[RECORDED INFORMATION Boundary: Start]

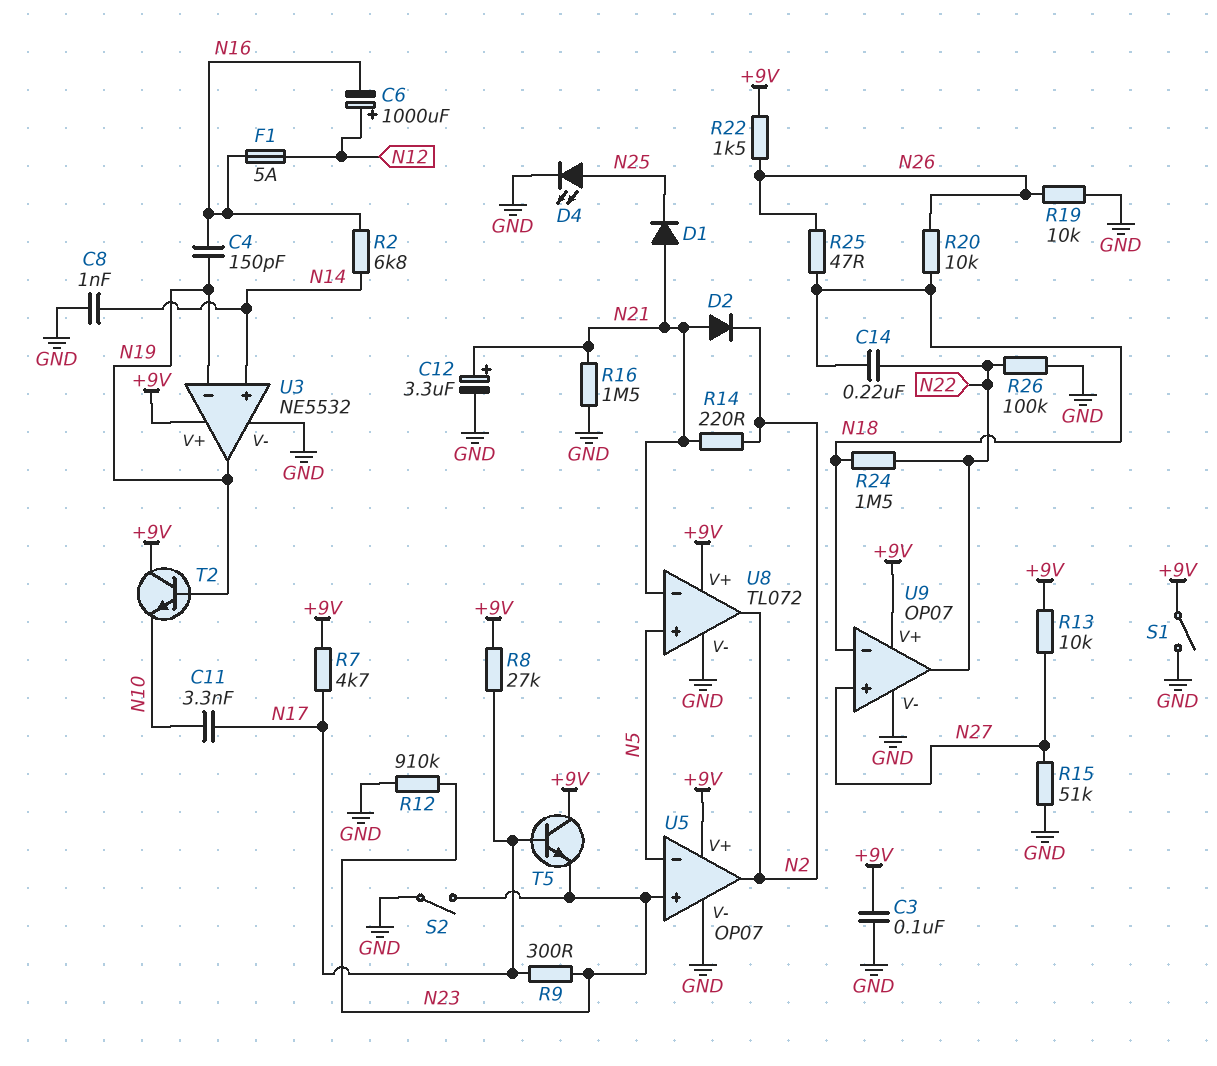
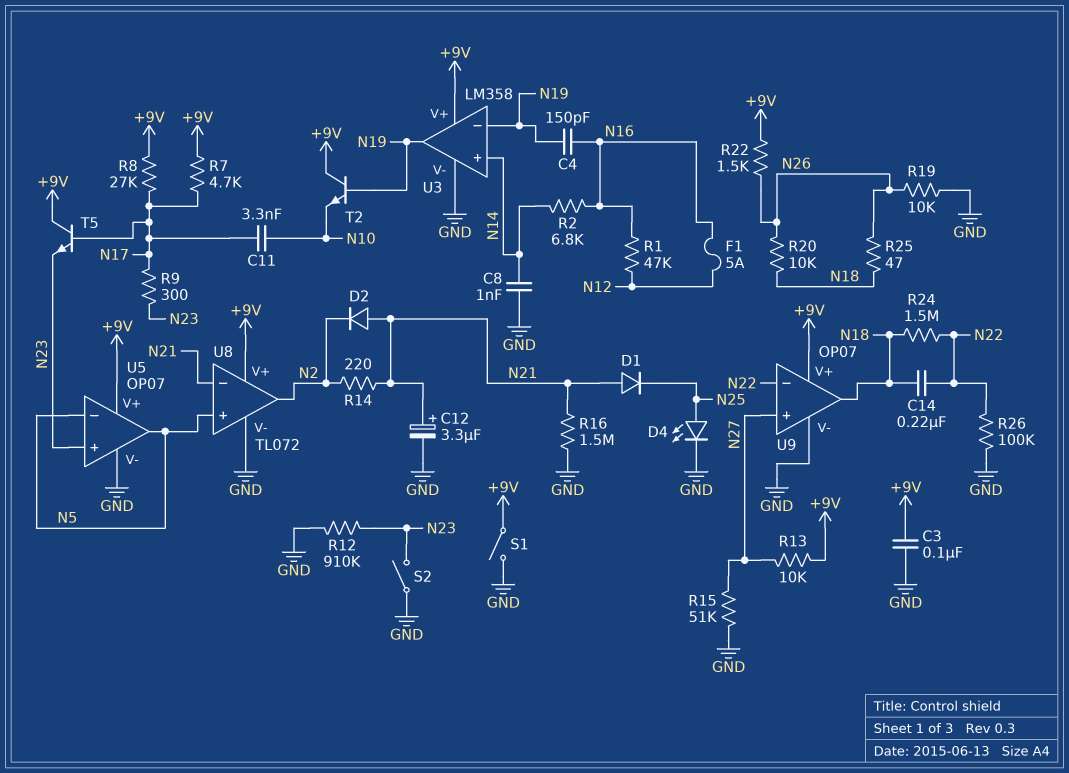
C6: 1000uF (plus N12, minus N16) -> none
R1: none -> 47k (N12, N16)
U3: NE5532 -> LM358
U5 pin out: N2 -> N5
U9 pin in-: N18 -> N22
U9 pin out: N22 -> N18

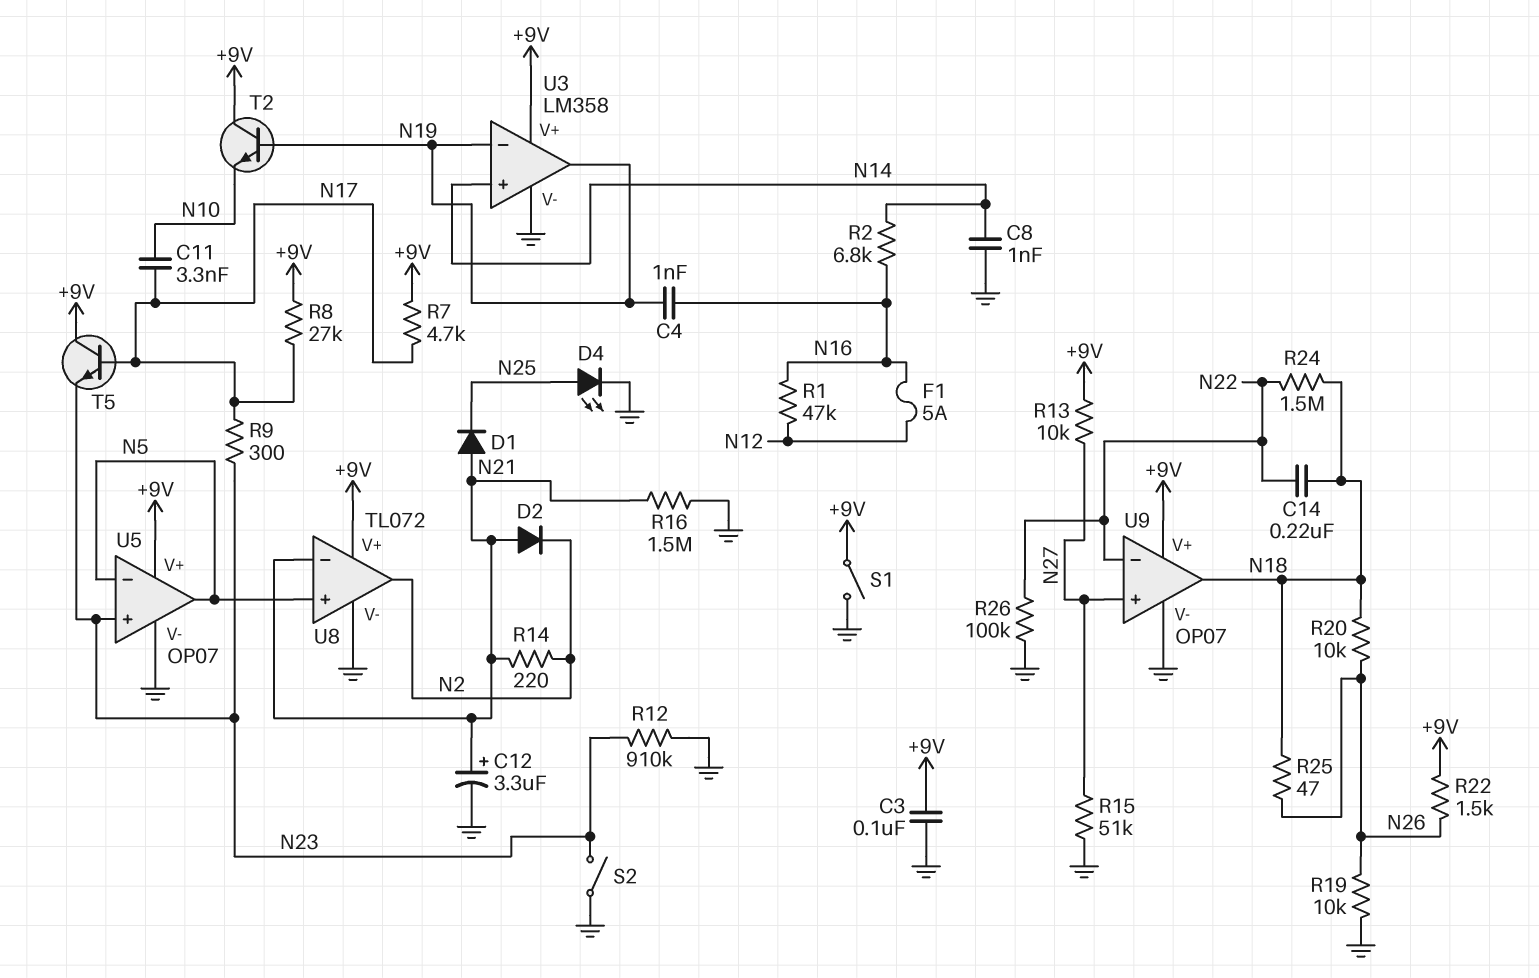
C4: 150pF (N16, N19) -> 1nF (N16, N19)

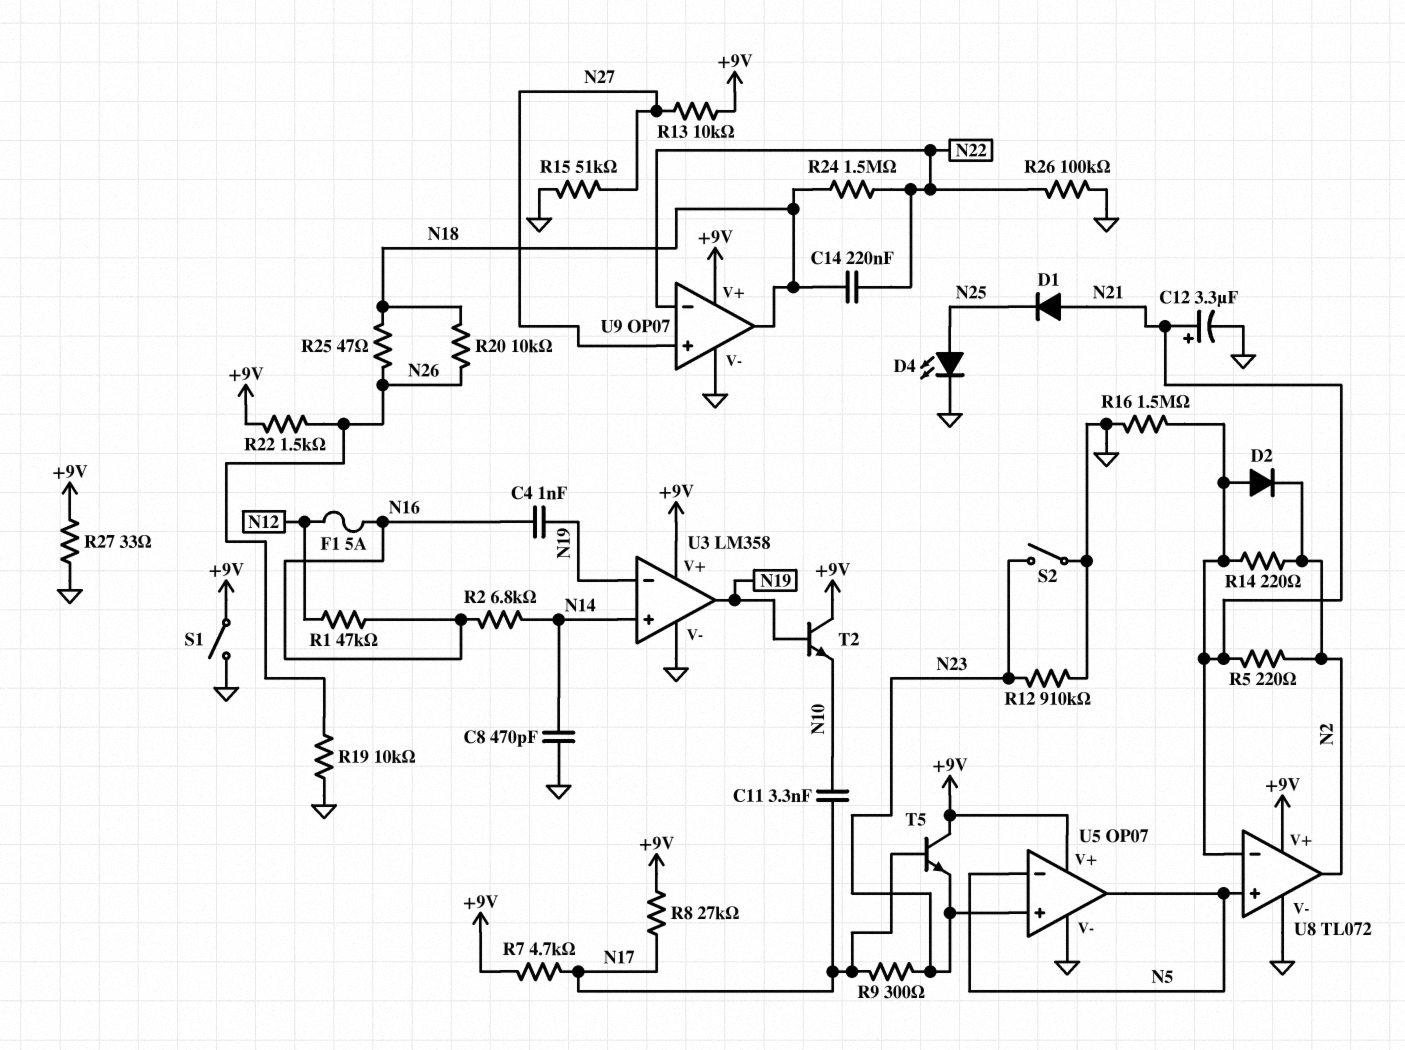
C3: 100nF (+9V, GND) -> none
C8: 1nF (GND, N14) -> 470pF (GND, N14)
R5: none -> 220 (N2, N21)
R27: none -> 33 (+9V, GND)

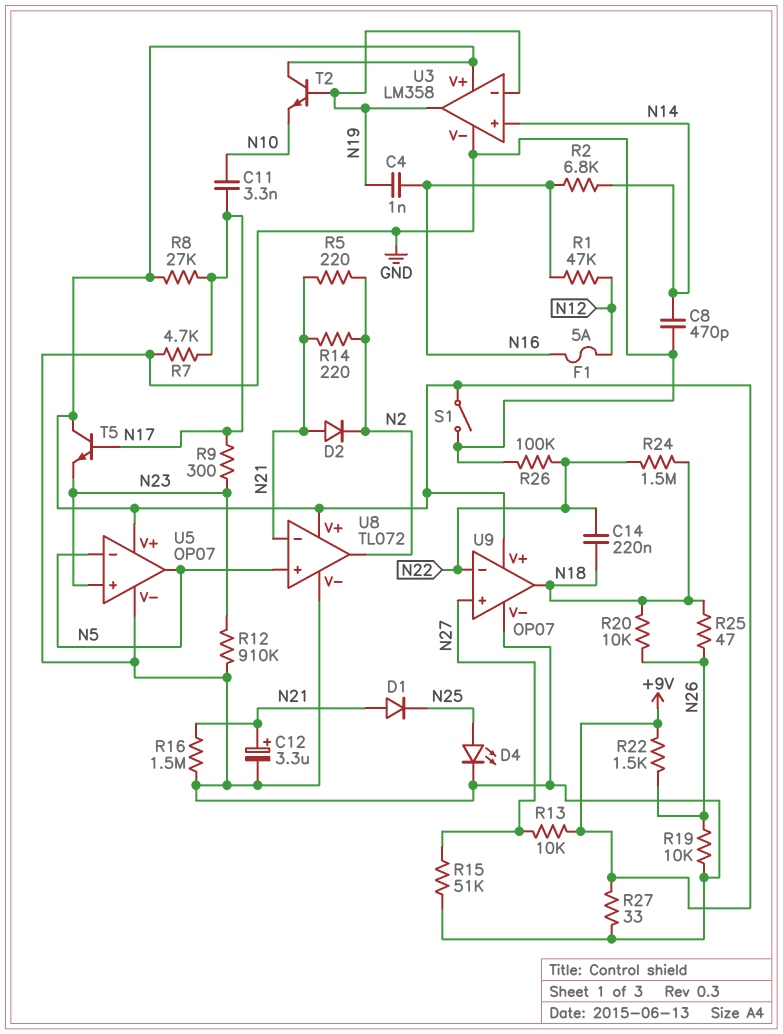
R7: 4.7k (+9V, N17) -> 4.7k (GND, N17)
S2: switch (GND, N23) -> none

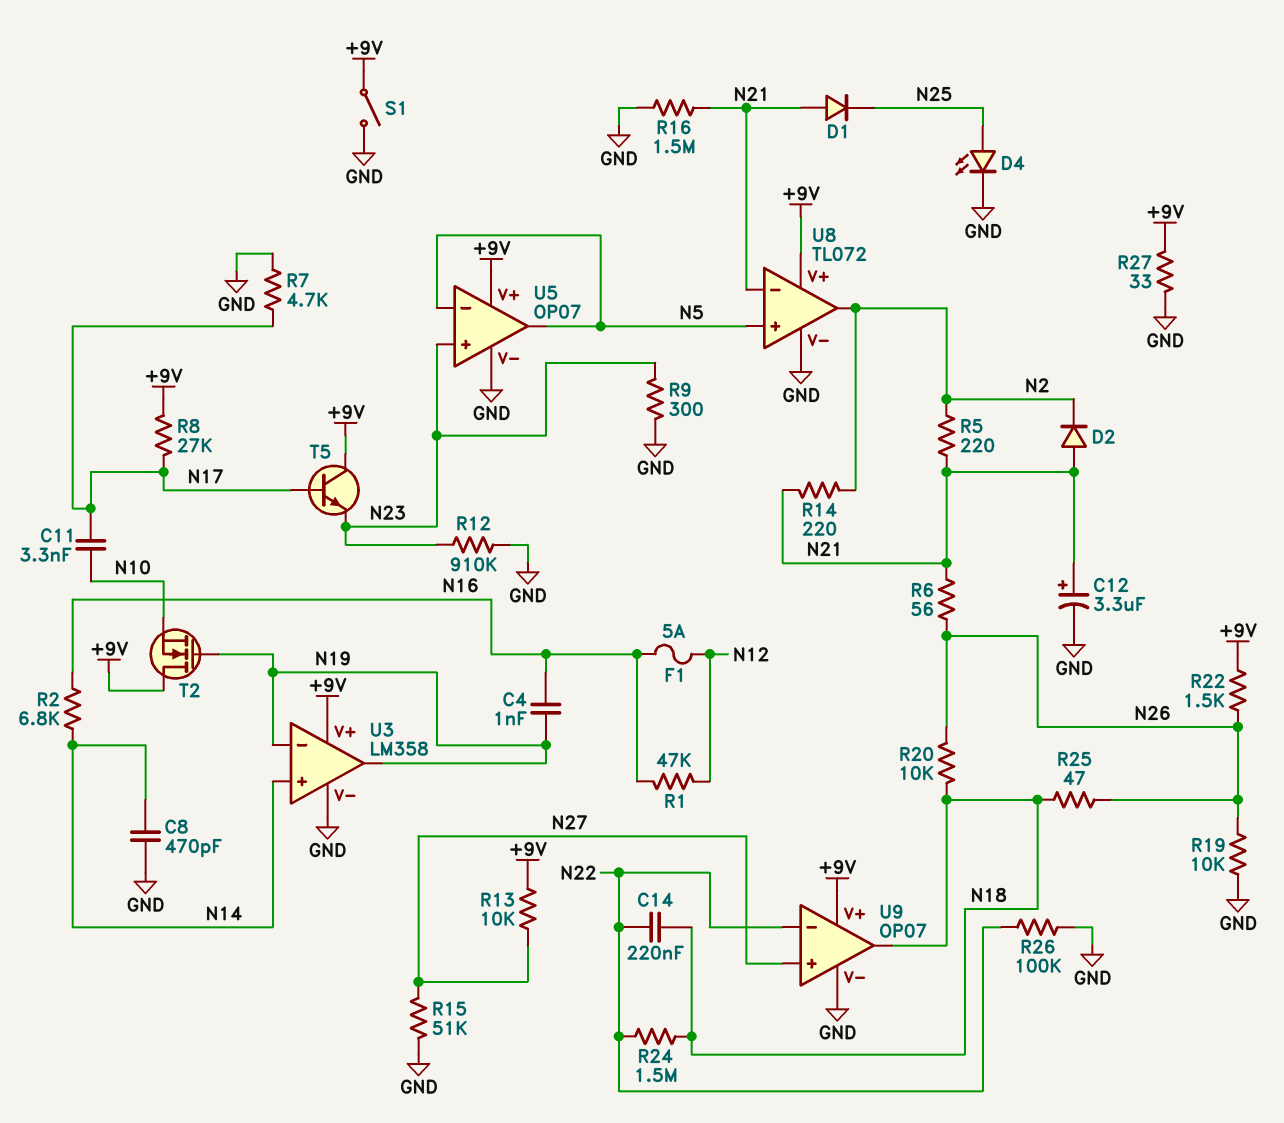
R6: none -> 56 (N21, N26)
R9: 300 (N17, N23) -> 300 (GND, N23)
T2: NPN (B N19, C +9V, E N10) -> NMOS (G N19, D +9V, S N10)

[RECORDED INFORMATION Boundary: End]

* TASK OBJECTIVE
After identifying the lines above that contain "none", copy each one.

* TASK RESPONSE
C6: 1000uF (plus N12, minus N16) -> none
R1: none -> 47k (N12, N16)
C3: 100nF (+9V, GND) -> none
R5: none -> 220 (N2, N21)
R27: none -> 33 (+9V, GND)
S2: switch (GND, N23) -> none
R6: none -> 56 (N21, N26)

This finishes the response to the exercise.